Revise all of the rows below, substituting "empty" for every occurrence of "vacant" and leaving everything else unchanged. Omit the pictures from your answer.
>> START LISTED RECORDS
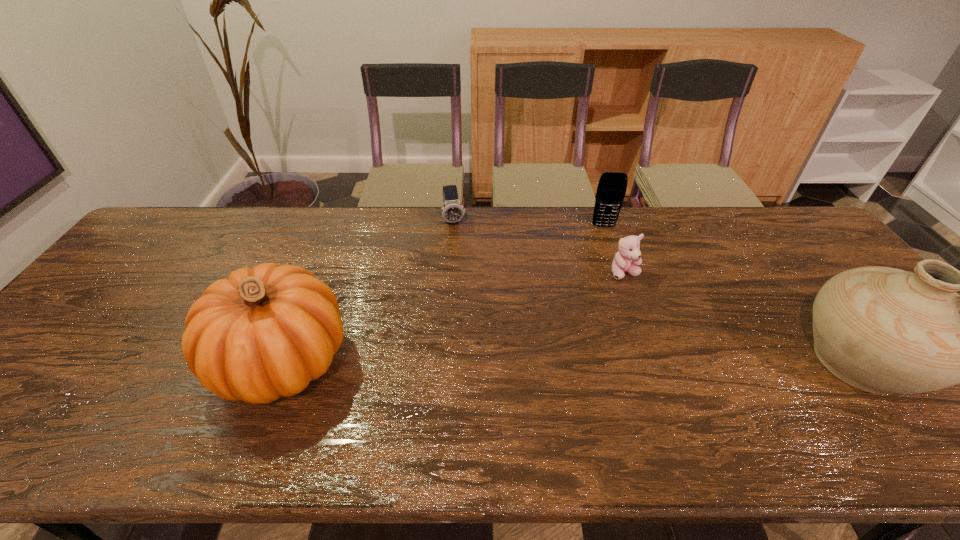
Where is `pumpkin`? pumpkin is located at coordinates (264, 332).

Identify the location of the third tallest object. (611, 190).

Locate an element on the screen. This screenshot has height=540, width=960. watch is located at coordinates (452, 211).

At what (x,y) coordinates should I click in order to perform the action: click on teddy bear. Please return your answer as a coordinate pair (x, y). Looking at the image, I should click on (626, 260).

Locate an element on the screen. Image resolution: width=960 pixels, height=540 pixels. free point located on the left of the pumpkin is located at coordinates (71, 361).

Where is `vacant area situated 0.350m on the screen of the cellular telephone`? The width and height of the screenshot is (960, 540). vacant area situated 0.350m on the screen of the cellular telephone is located at coordinates (620, 308).

The height and width of the screenshot is (540, 960). I want to click on free location located on the screen of the cellular telephone, so click(x=609, y=254).

In order to click on vacant space located on the screen of the cellular telephone in this screenshot , I will do `click(608, 252)`.

Image resolution: width=960 pixels, height=540 pixels. I want to click on vacant area situated on the face of the watch, so [x=476, y=322].

This screenshot has height=540, width=960. Identify the location of free region located on the face of the watch. (472, 306).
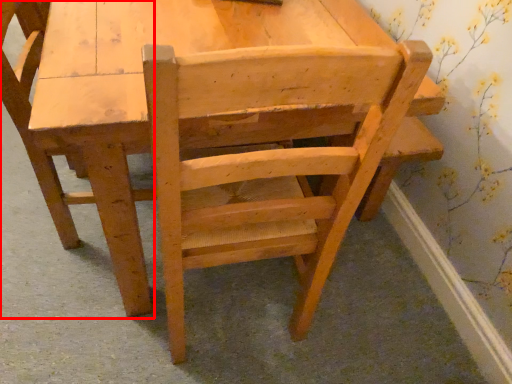
Question: From the image, what is the correct spatial relationship of chair (annotated by the red box) in relation to chair?

Choices:
 (A) right
 (B) left

Answer: (B)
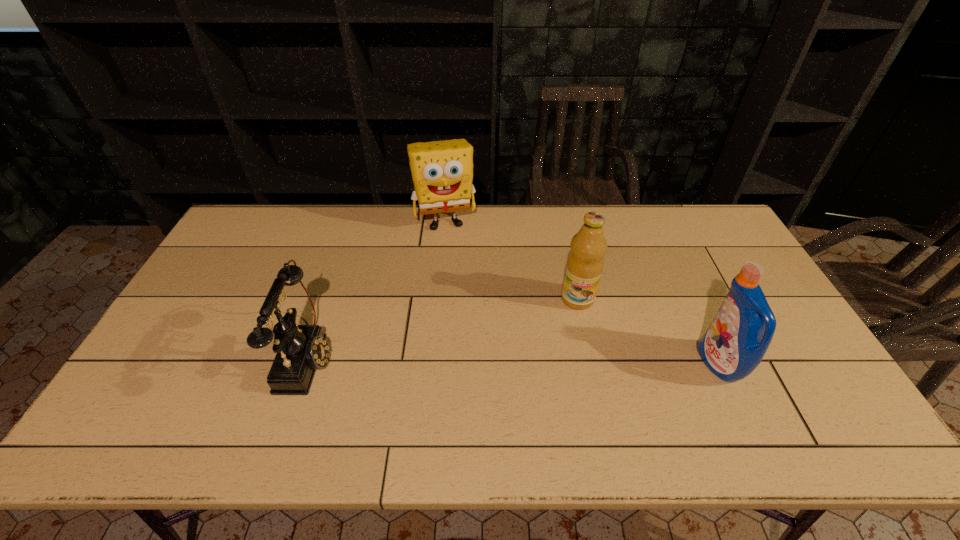
In the image, there is a desktop. Where is `vacant space at the far edge`? This screenshot has height=540, width=960. vacant space at the far edge is located at coordinates (576, 226).

In order to click on free space at the near edge in this screenshot , I will do `click(697, 399)`.

I want to click on free spot at the left edge of the desktop, so click(x=224, y=335).

The width and height of the screenshot is (960, 540). I want to click on vacant space at the right edge, so click(777, 310).

In the image, there is a desktop. At what (x,y) coordinates should I click in order to perform the action: click on vacant space at the near left corner. Please return your answer as a coordinate pair (x, y). This screenshot has height=540, width=960. Looking at the image, I should click on coord(128,399).

The width and height of the screenshot is (960, 540). I want to click on vacant space at the far right corner, so click(684, 217).

You are a GUI agent. You are given a task and a screenshot of the screen. Output one action in this format:
    pyautogui.click(x=<x>, y=<y>)
    Task: Click on the empty location between the leftmost object and the detergent
    The height and width of the screenshot is (540, 960).
    Given the screenshot: What is the action you would take?
    click(x=514, y=360)

The image size is (960, 540). What are the coordinates of `vacant area that lies between the sponge and the telephone` in the screenshot? It's located at (376, 289).

Where is `vacant area that lies between the leftmost object and the olive oil`? This screenshot has width=960, height=540. vacant area that lies between the leftmost object and the olive oil is located at coordinates (443, 327).

The image size is (960, 540). Find the location of `free space between the leftmost object and the second farthest object`. free space between the leftmost object and the second farthest object is located at coordinates (443, 327).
>> END LISTED RECORDS
SOLUTION:
Where is `pumpkin`? pumpkin is located at coordinates (264, 332).

Identify the location of the third tallest object. (611, 190).

Locate an element on the screen. This screenshot has height=540, width=960. watch is located at coordinates (452, 211).

At what (x,y) coordinates should I click in order to perform the action: click on teddy bear. Please return your answer as a coordinate pair (x, y). Looking at the image, I should click on (626, 260).

Locate an element on the screen. Image resolution: width=960 pixels, height=540 pixels. free point located on the left of the pumpkin is located at coordinates (71, 361).

Where is `empty area situated 0.350m on the screen of the cellular telephone`? The width and height of the screenshot is (960, 540). empty area situated 0.350m on the screen of the cellular telephone is located at coordinates (620, 308).

The height and width of the screenshot is (540, 960). I want to click on free location located on the screen of the cellular telephone, so click(x=609, y=254).

In order to click on empty space located on the screen of the cellular telephone in this screenshot , I will do `click(608, 252)`.

Image resolution: width=960 pixels, height=540 pixels. I want to click on empty area situated on the face of the watch, so [x=476, y=322].

This screenshot has height=540, width=960. Identify the location of free region located on the face of the watch. (472, 306).
Question: From the image, what is the correct spatial relationship of chair (annotated by the red box) in relation to chair?

Choices:
 (A) right
 (B) left

Answer: (B)
In the image, there is a desktop. Where is `empty space at the far edge`? This screenshot has height=540, width=960. empty space at the far edge is located at coordinates (576, 226).

In order to click on free space at the near edge in this screenshot , I will do `click(697, 399)`.

I want to click on free spot at the left edge of the desktop, so click(x=224, y=335).

The width and height of the screenshot is (960, 540). I want to click on empty space at the right edge, so click(777, 310).

In the image, there is a desktop. At what (x,y) coordinates should I click in order to perform the action: click on empty space at the near left corner. Please return your answer as a coordinate pair (x, y). This screenshot has height=540, width=960. Looking at the image, I should click on coord(128,399).

The width and height of the screenshot is (960, 540). I want to click on empty space at the far right corner, so click(684, 217).

You are a GUI agent. You are given a task and a screenshot of the screen. Output one action in this format:
    pyautogui.click(x=<x>, y=<y>)
    Task: Click on the empty location between the leftmost object and the detergent
    The height and width of the screenshot is (540, 960).
    Given the screenshot: What is the action you would take?
    click(x=514, y=360)

The image size is (960, 540). What are the coordinates of `empty area that lies between the sponge and the telephone` in the screenshot? It's located at (376, 289).

Where is `empty area that lies between the leftmost object and the olive oil`? This screenshot has width=960, height=540. empty area that lies between the leftmost object and the olive oil is located at coordinates (443, 327).

The image size is (960, 540). Find the location of `free space between the leftmost object and the second farthest object`. free space between the leftmost object and the second farthest object is located at coordinates (443, 327).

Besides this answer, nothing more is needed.